_Materials provided_

++++++++++

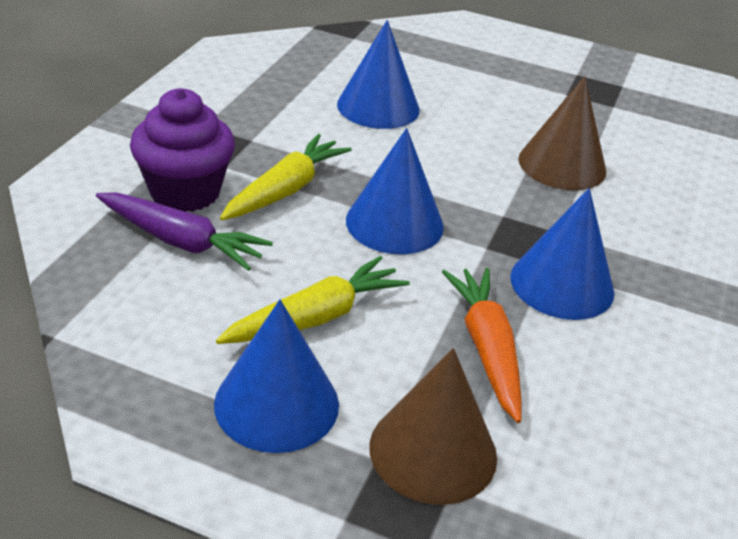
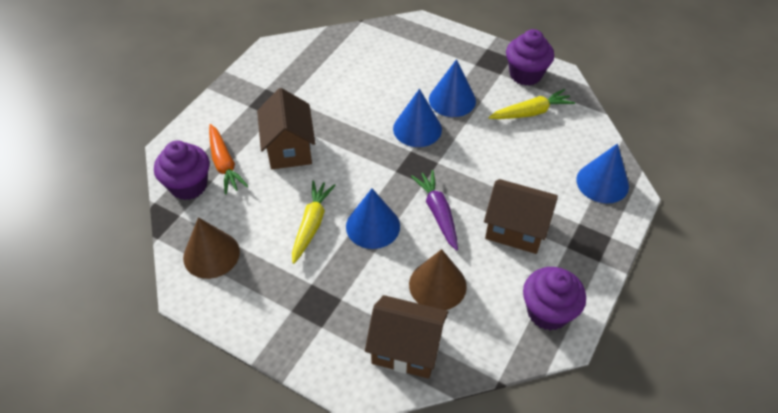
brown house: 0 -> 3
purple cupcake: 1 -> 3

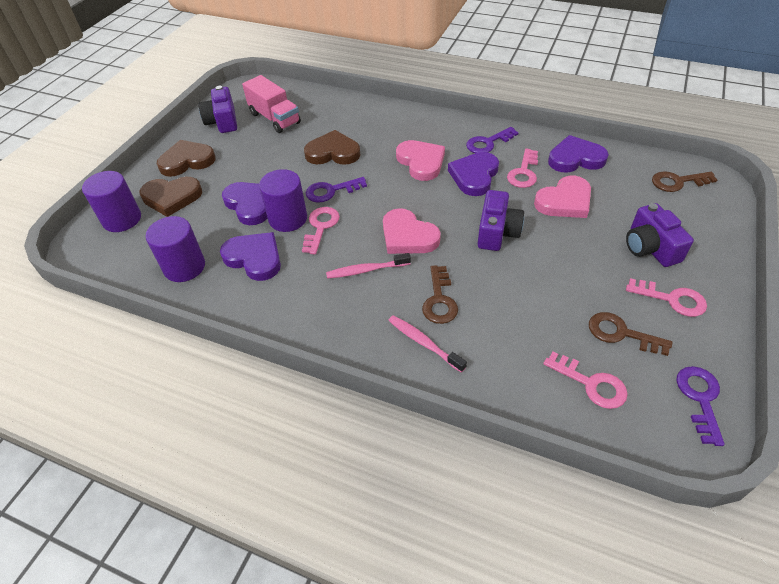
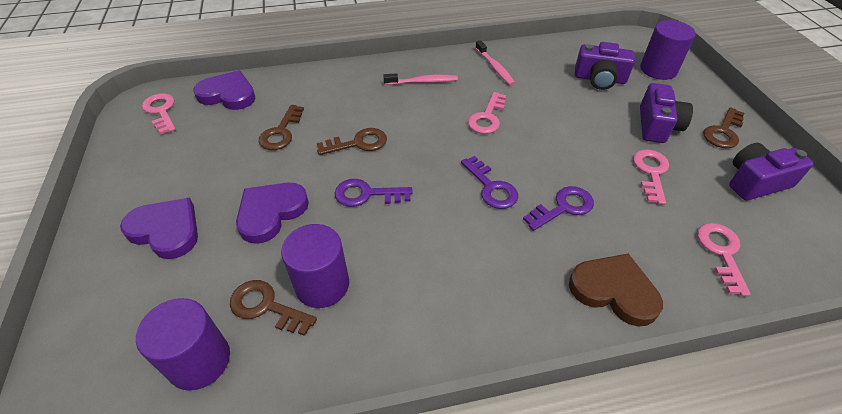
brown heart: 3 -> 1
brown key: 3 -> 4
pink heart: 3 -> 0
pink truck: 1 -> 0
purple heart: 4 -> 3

++++++++++

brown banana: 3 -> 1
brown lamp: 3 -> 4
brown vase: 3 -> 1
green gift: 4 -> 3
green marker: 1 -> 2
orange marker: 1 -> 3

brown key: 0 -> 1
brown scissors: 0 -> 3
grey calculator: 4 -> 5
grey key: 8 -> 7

++++++++++

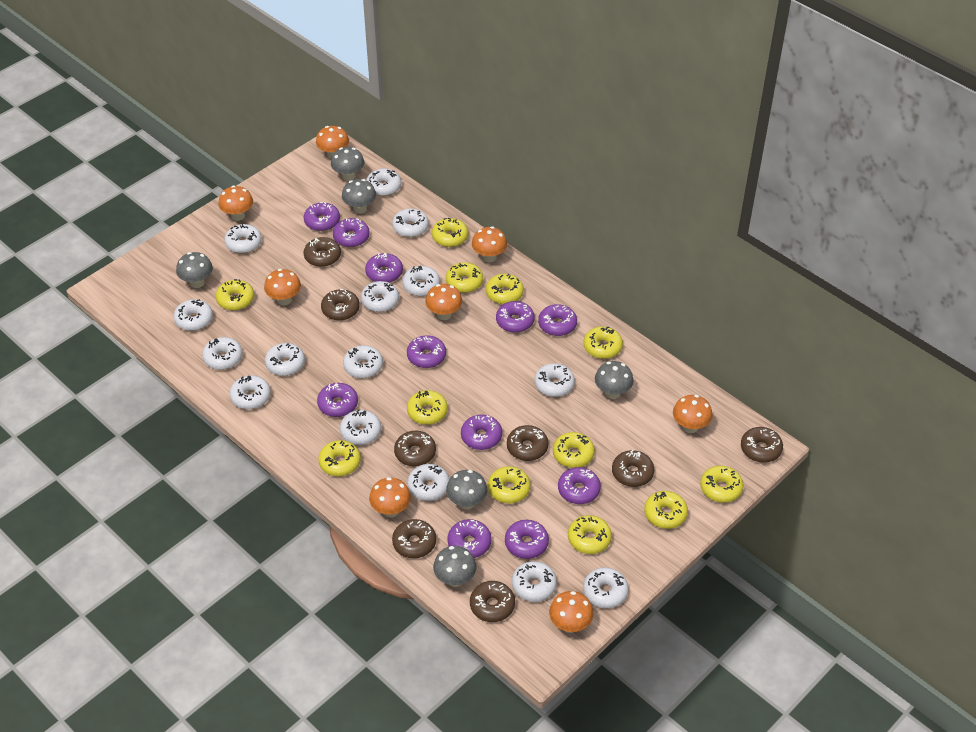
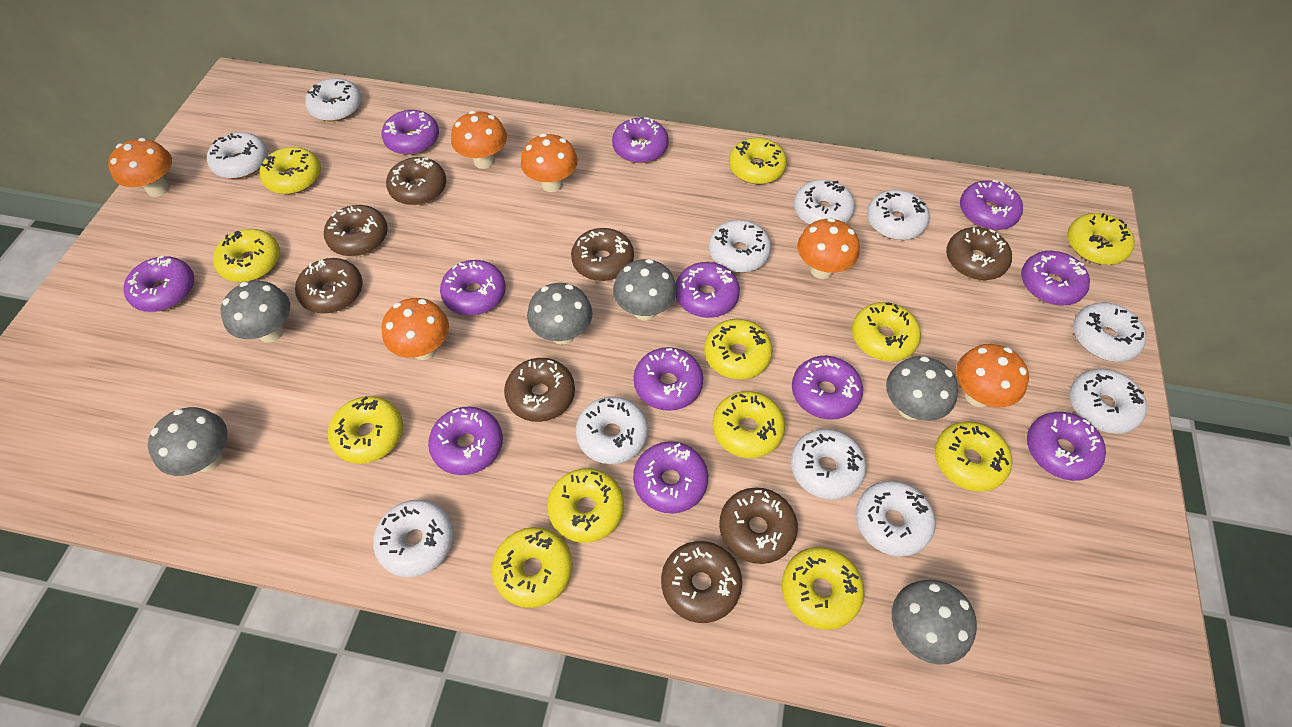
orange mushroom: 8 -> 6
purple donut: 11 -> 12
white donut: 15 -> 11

++++++++++

_What you should do_
Only one stretch of the material above is wanted: the line containing "brown house: 0 -> 3" through the line containing "purple heart: 4 -> 3". Restate it word for word, minus the pictures.

_Written solution_
brown house: 0 -> 3
purple cupcake: 1 -> 3

brown heart: 3 -> 1
brown key: 3 -> 4
pink heart: 3 -> 0
pink truck: 1 -> 0
purple heart: 4 -> 3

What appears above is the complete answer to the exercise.